*** Begin section ***

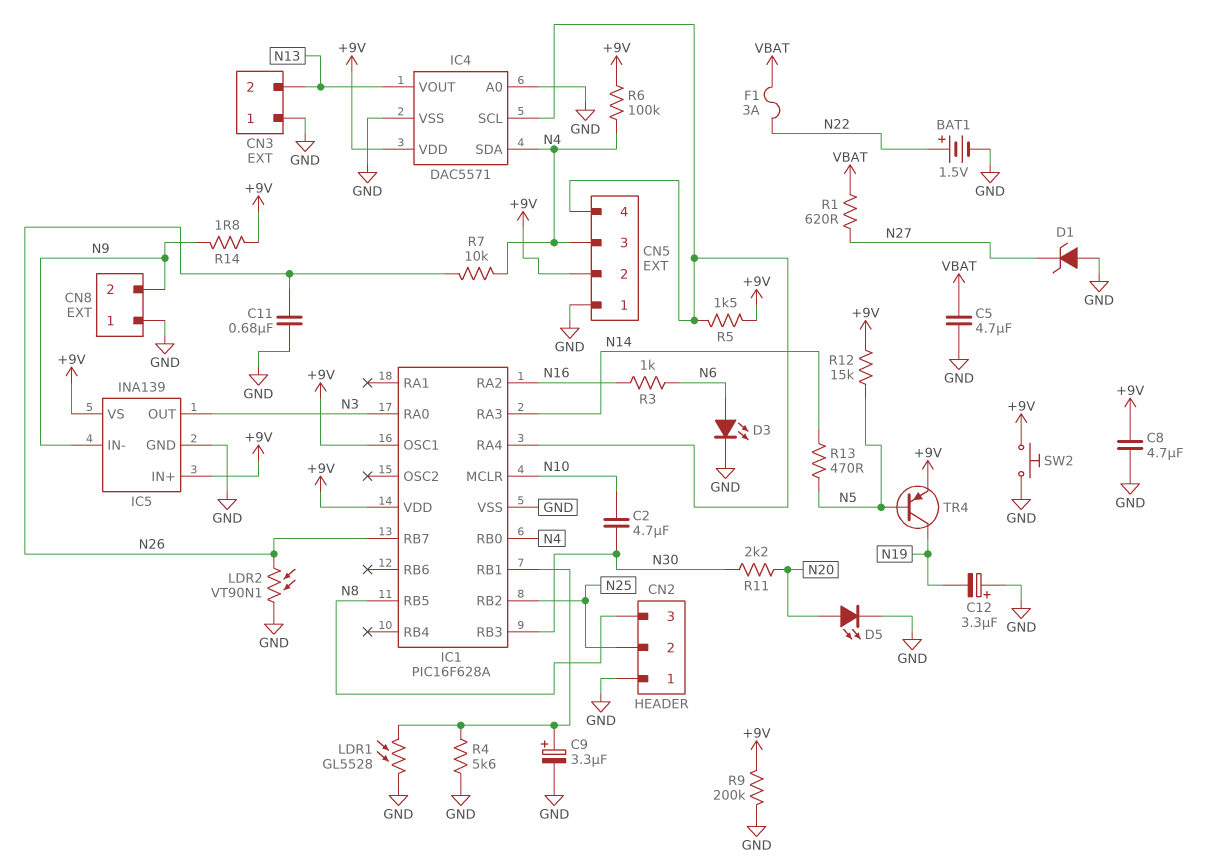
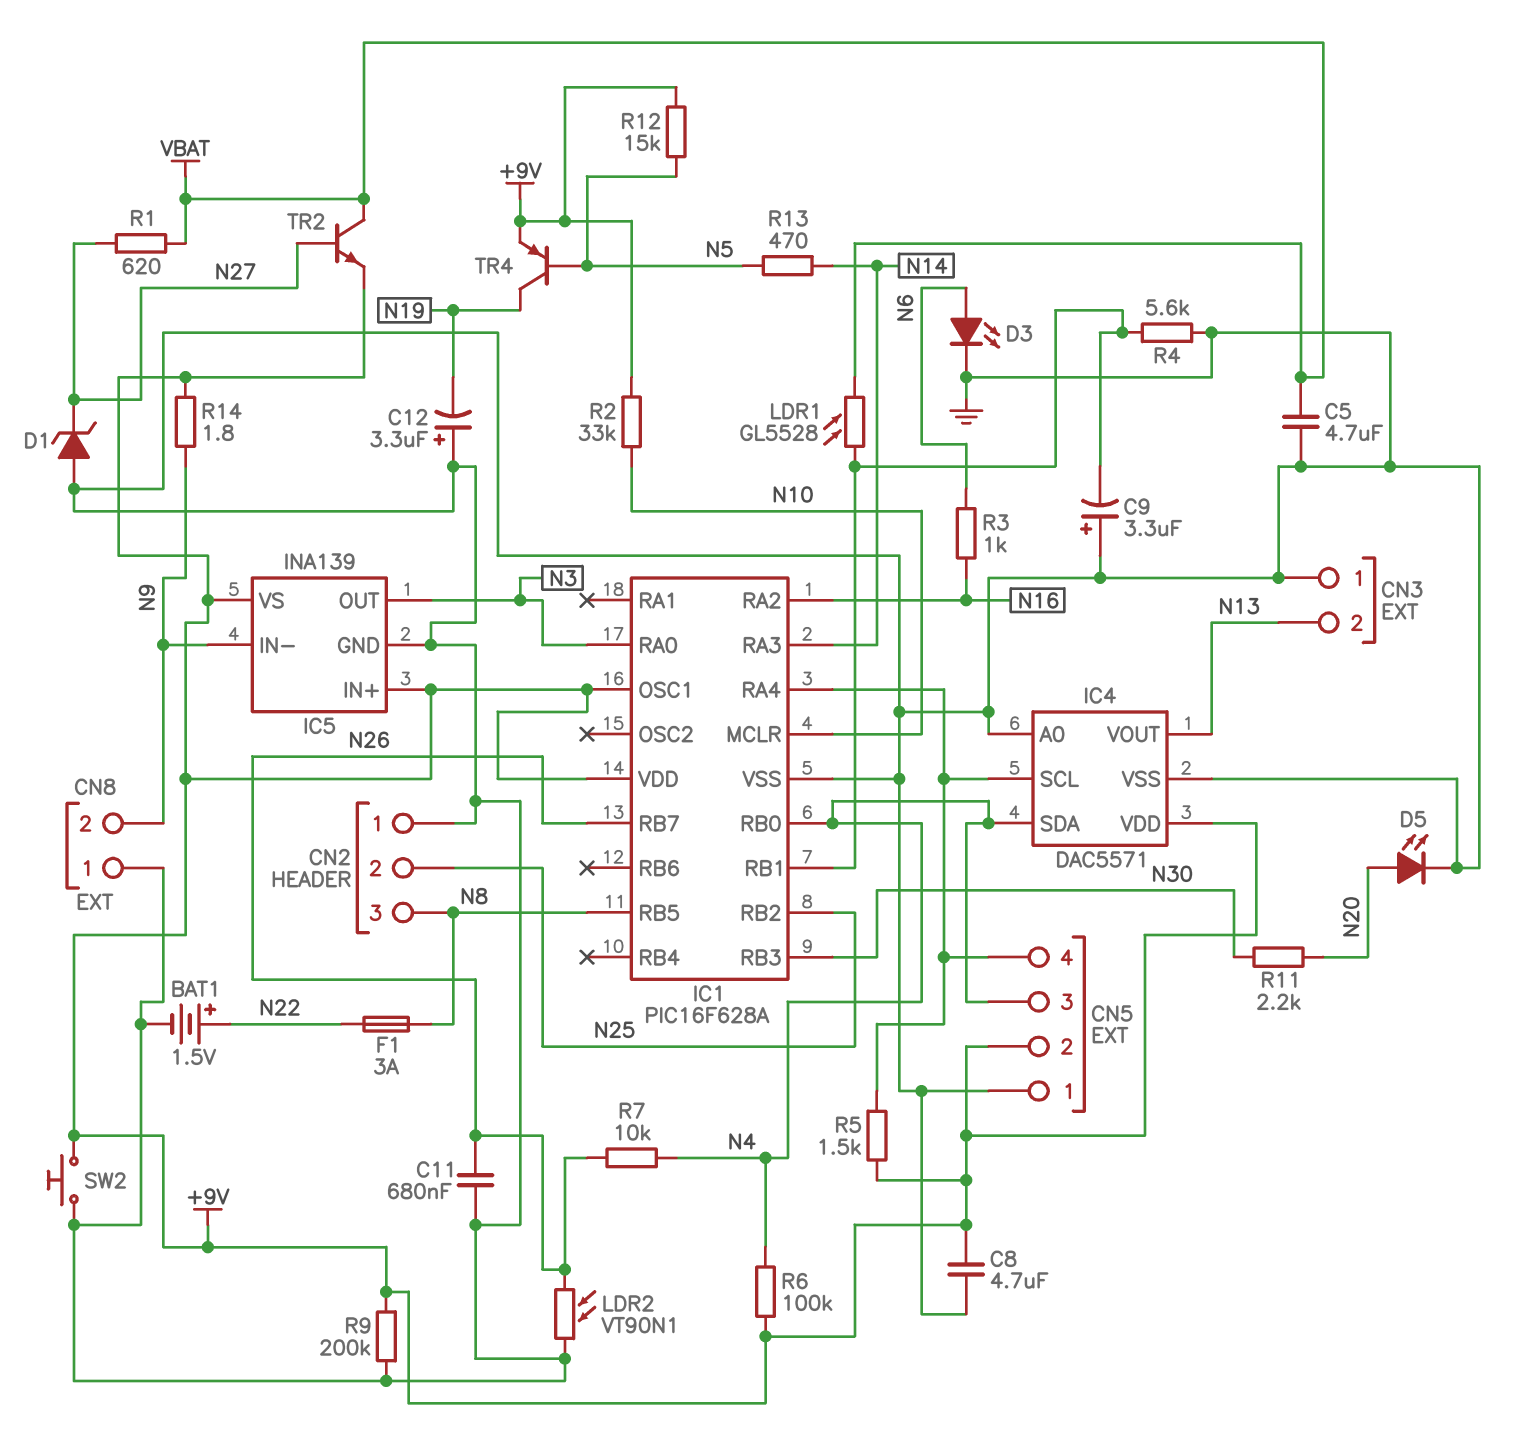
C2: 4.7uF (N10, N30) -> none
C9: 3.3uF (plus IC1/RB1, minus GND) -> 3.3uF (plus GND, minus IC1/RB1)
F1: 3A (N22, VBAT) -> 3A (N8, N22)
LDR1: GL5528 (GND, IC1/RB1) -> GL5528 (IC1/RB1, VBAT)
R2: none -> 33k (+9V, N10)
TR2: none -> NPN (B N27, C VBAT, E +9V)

*** End section ***

WHAT IS NEEDED: A word-for-word copy of the entries is needed, with no pictures in it.

EXERCISE ANSWER:
C2: 4.7uF (N10, N30) -> none
C9: 3.3uF (plus IC1/RB1, minus GND) -> 3.3uF (plus GND, minus IC1/RB1)
F1: 3A (N22, VBAT) -> 3A (N8, N22)
LDR1: GL5528 (GND, IC1/RB1) -> GL5528 (IC1/RB1, VBAT)
R2: none -> 33k (+9V, N10)
TR2: none -> NPN (B N27, C VBAT, E +9V)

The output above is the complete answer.